**Objective**
Transcribe every line of the listing below word for word, leaving out the pictures.

[Data items]
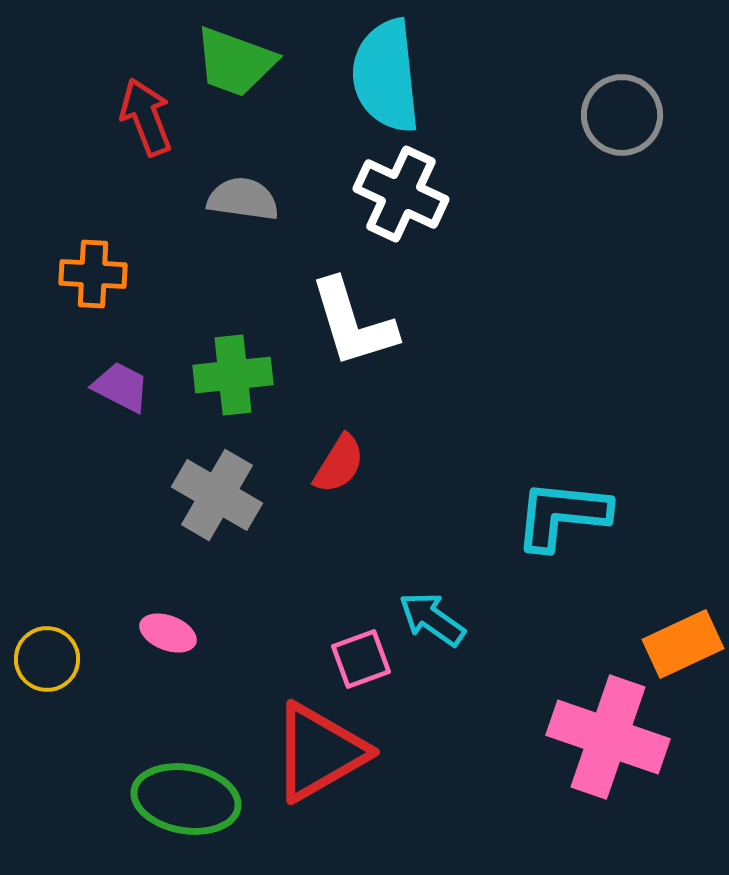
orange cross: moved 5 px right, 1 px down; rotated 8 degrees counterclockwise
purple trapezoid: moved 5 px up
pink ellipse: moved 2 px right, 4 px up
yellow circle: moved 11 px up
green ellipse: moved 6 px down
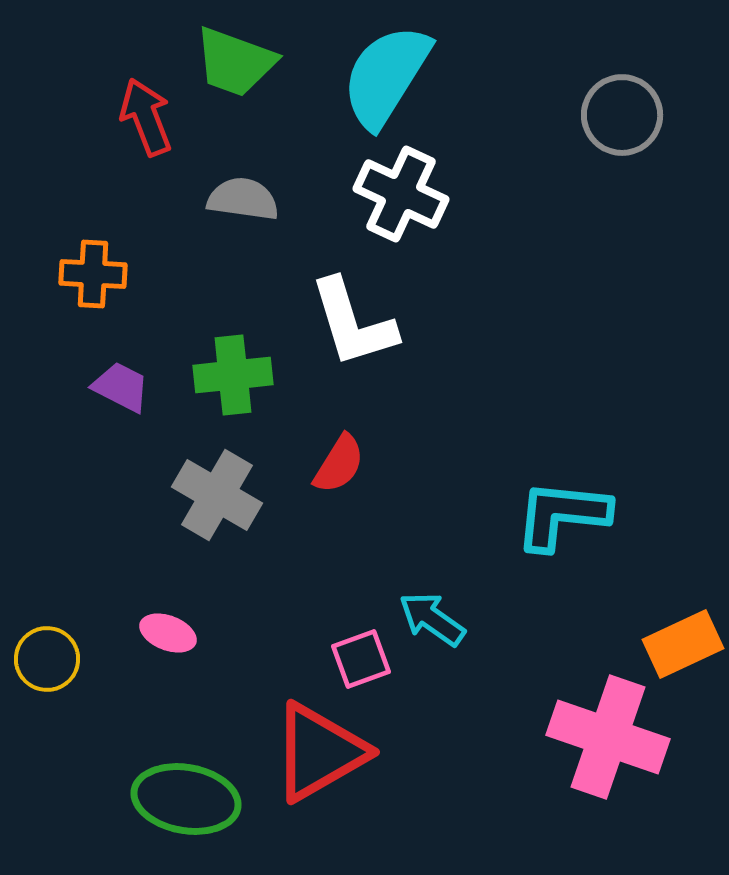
cyan semicircle: rotated 38 degrees clockwise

**Exercise solution**
orange cross: moved 5 px right, 1 px down; rotated 8 degrees counterclockwise
purple trapezoid: moved 5 px up
pink ellipse: moved 2 px right, 4 px up
yellow circle: moved 11 px up
green ellipse: moved 6 px down
cyan semicircle: rotated 38 degrees clockwise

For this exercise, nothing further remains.